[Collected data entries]
::::::
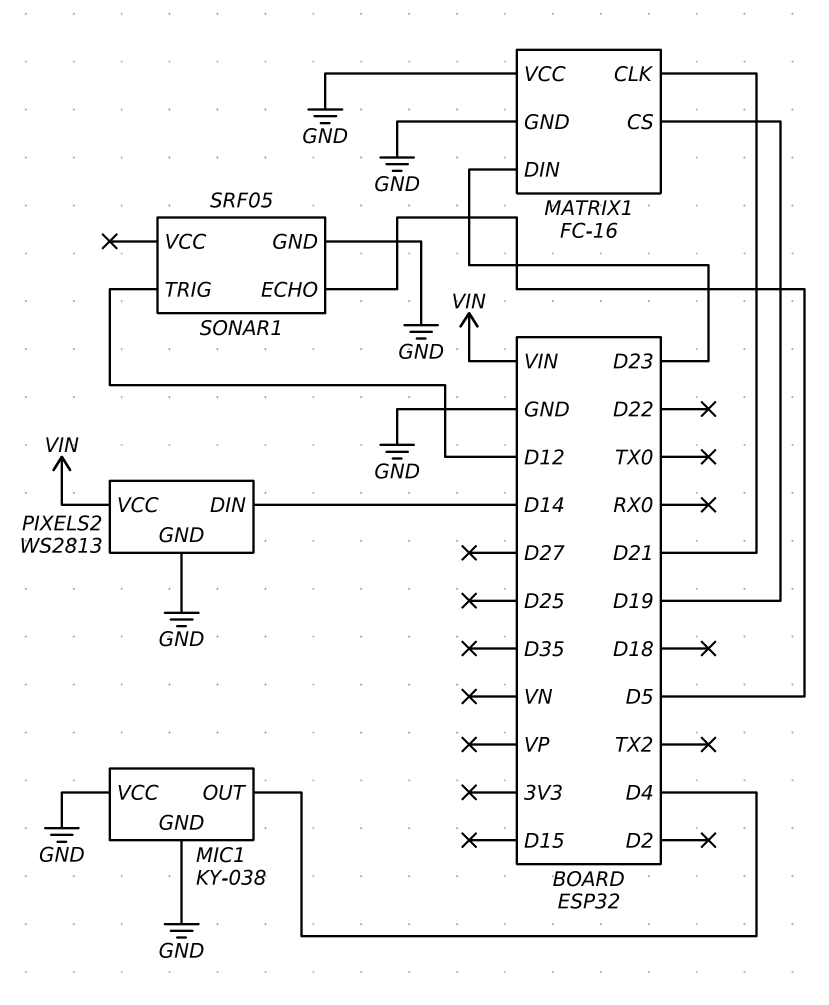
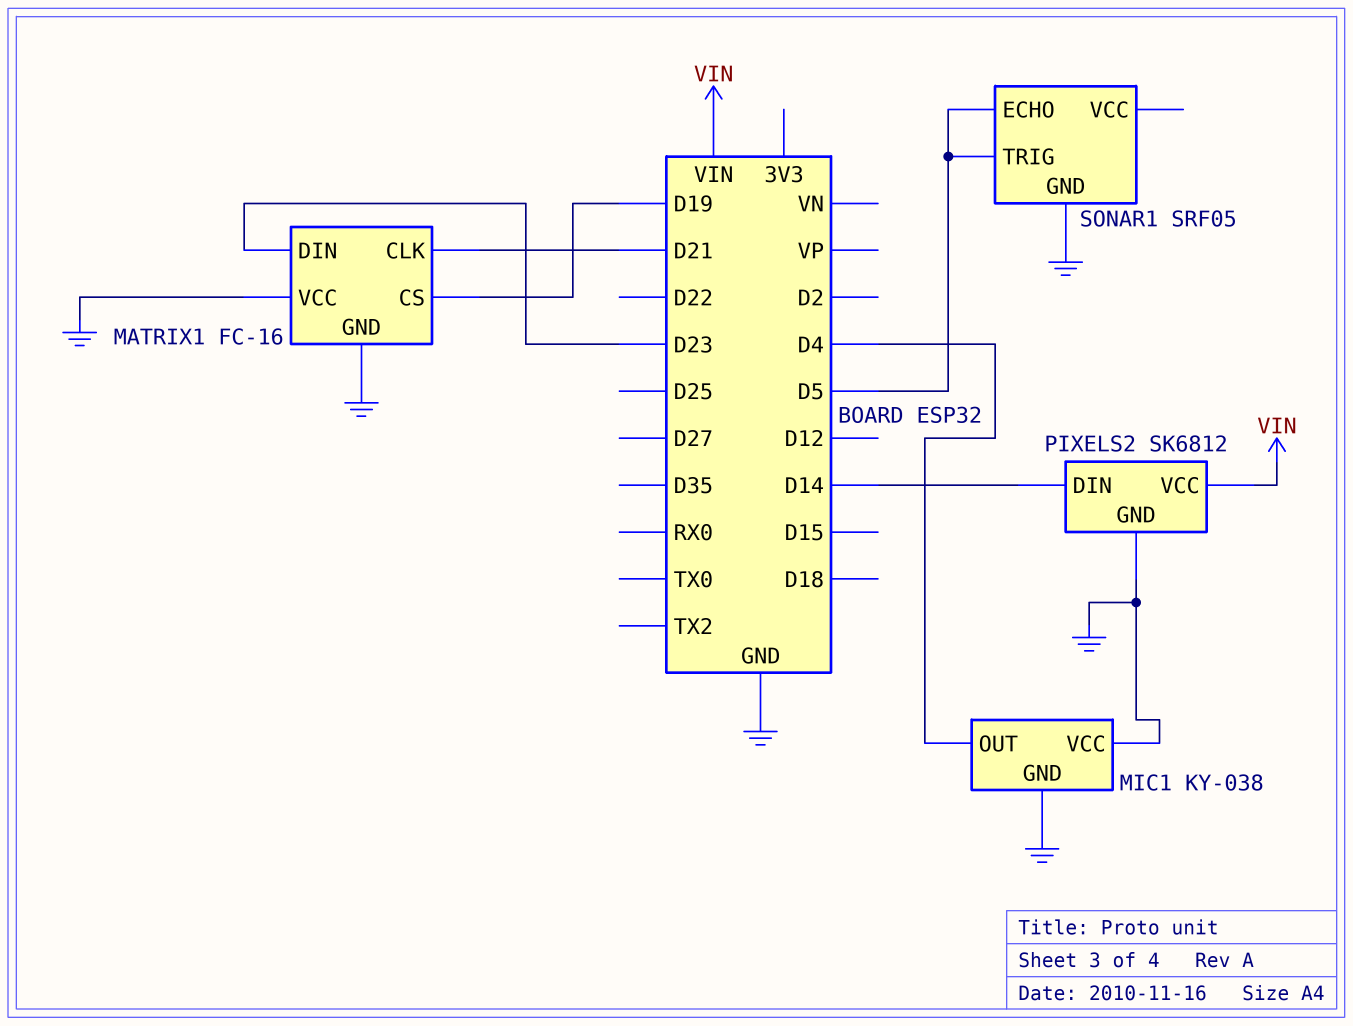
PIXELS2: WS2813 -> SK6812
SONAR1 pin TRIG: D12 -> D5

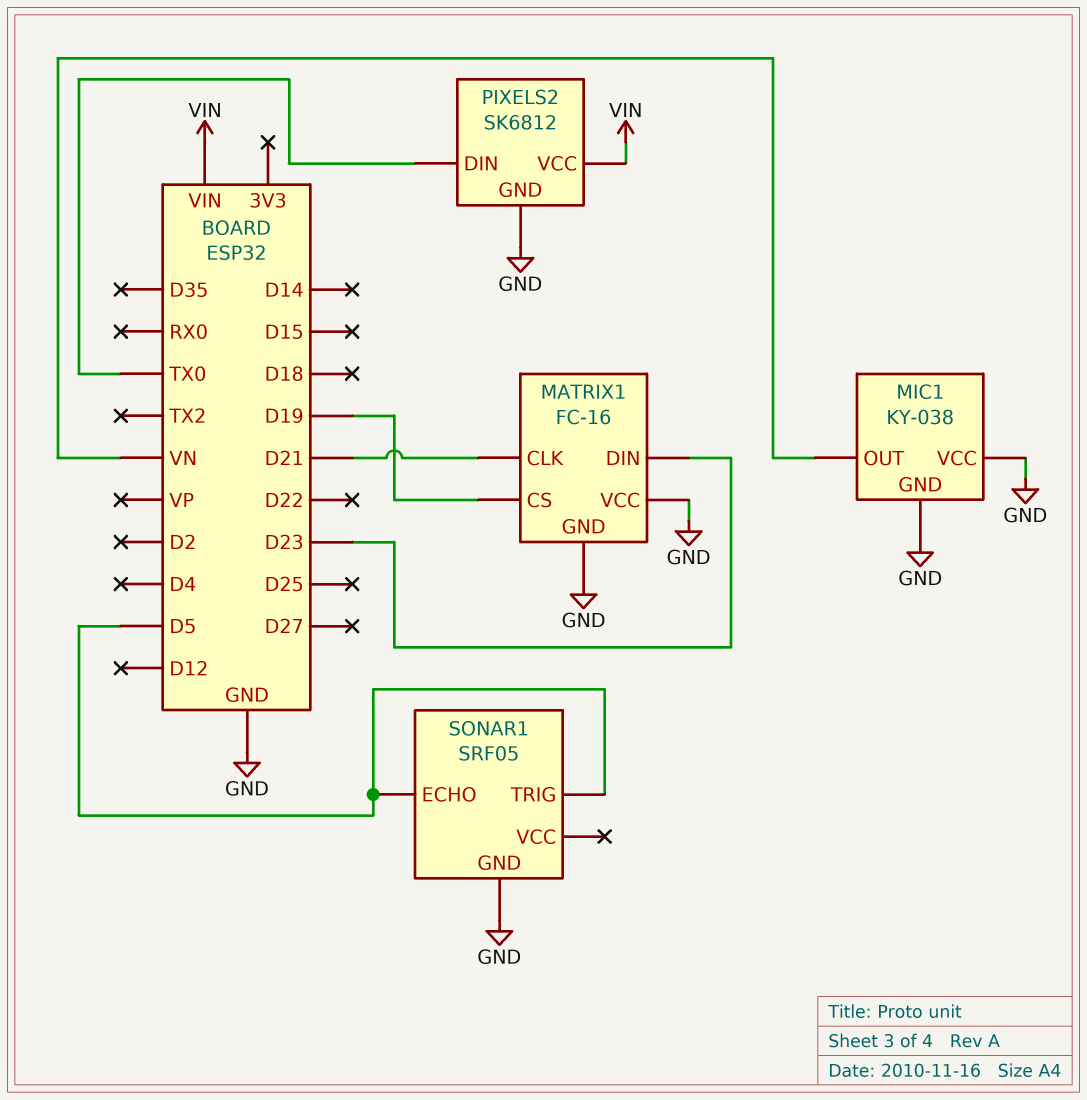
MIC1 pin OUT: D4 -> VN
PIXELS2 pin DIN: D14 -> TX0

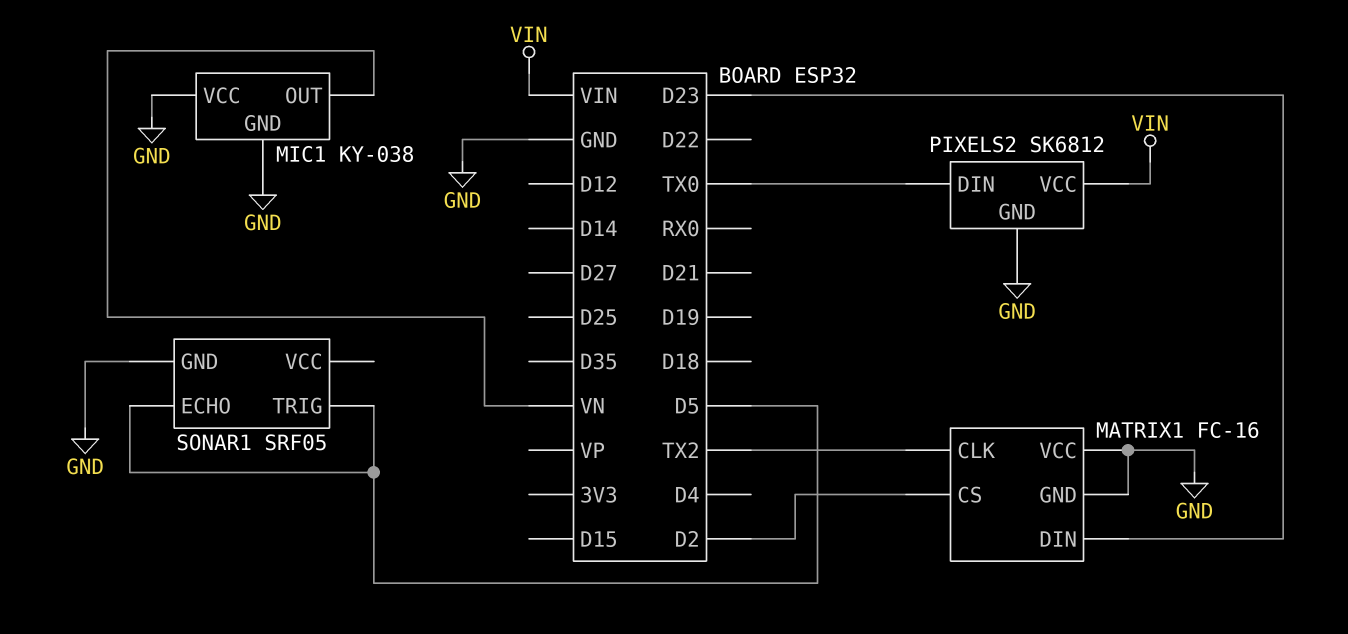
MATRIX1 pin CLK: D21 -> TX2
MATRIX1 pin CS: D19 -> D2

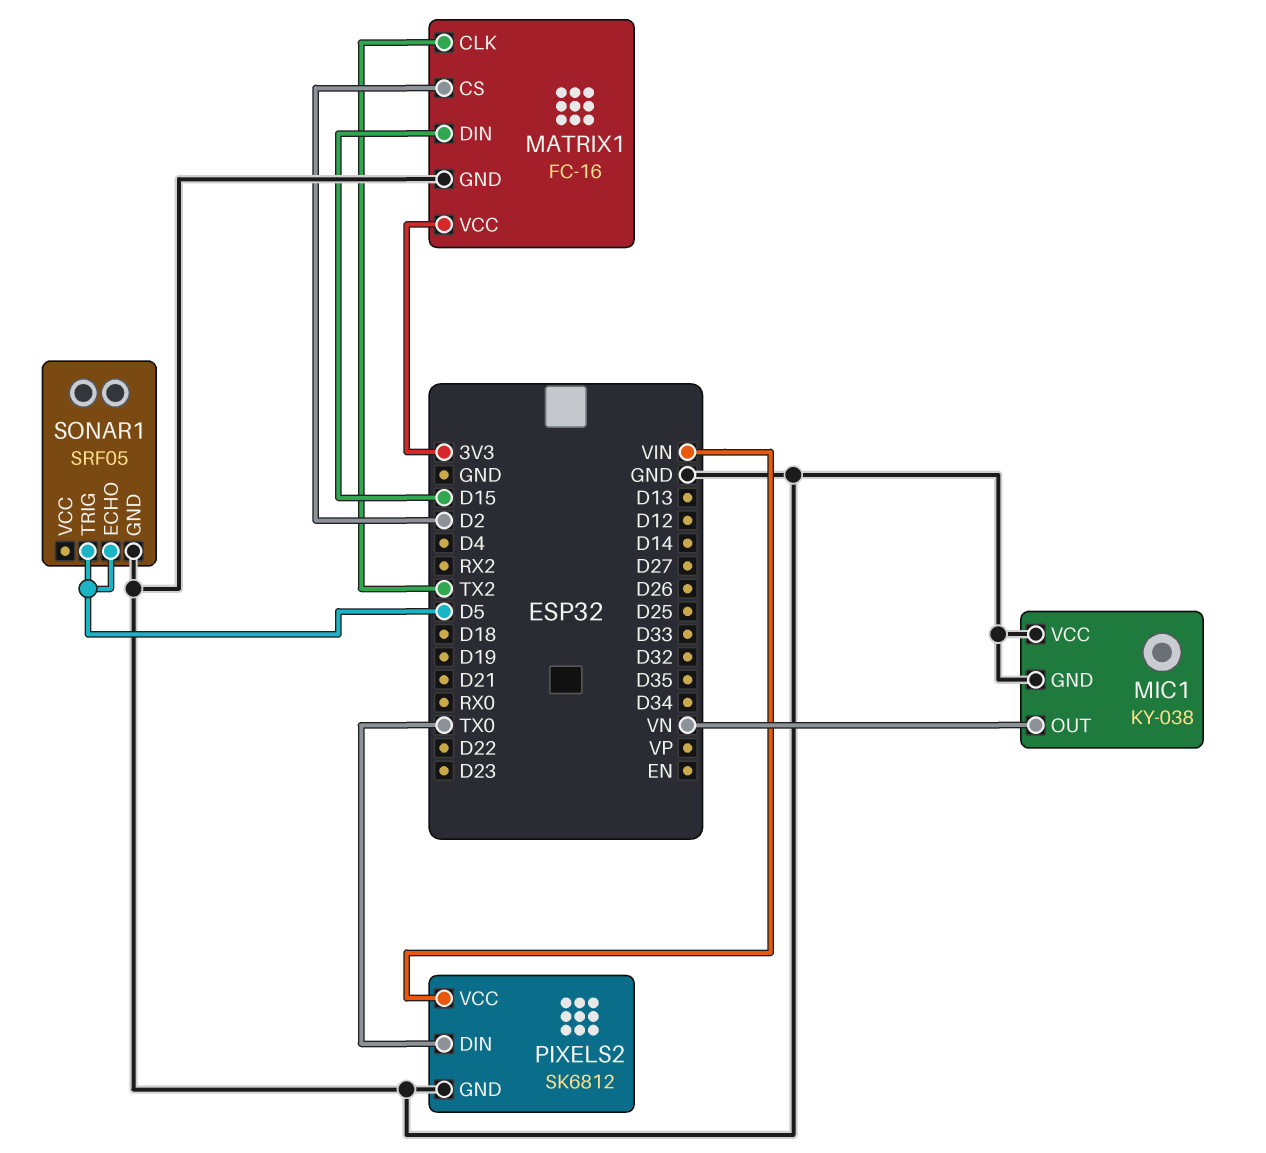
MATRIX1 pin DIN: D23 -> D15
MATRIX1 pin VCC: GND -> 3V3

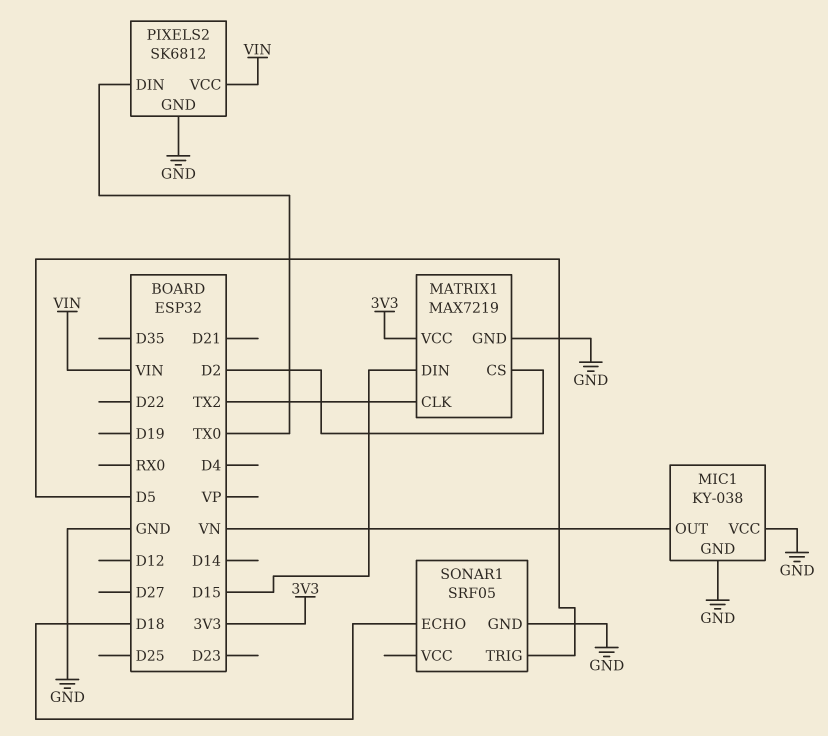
MATRIX1: FC-16 -> MAX7219
SONAR1 pin ECHO: D5 -> D18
::::::
> Your task
When you copy the records above, keep every word exact and drop the pictures.

> Exercise solution
PIXELS2: WS2813 -> SK6812
SONAR1 pin TRIG: D12 -> D5

MIC1 pin OUT: D4 -> VN
PIXELS2 pin DIN: D14 -> TX0

MATRIX1 pin CLK: D21 -> TX2
MATRIX1 pin CS: D19 -> D2

MATRIX1 pin DIN: D23 -> D15
MATRIX1 pin VCC: GND -> 3V3

MATRIX1: FC-16 -> MAX7219
SONAR1 pin ECHO: D5 -> D18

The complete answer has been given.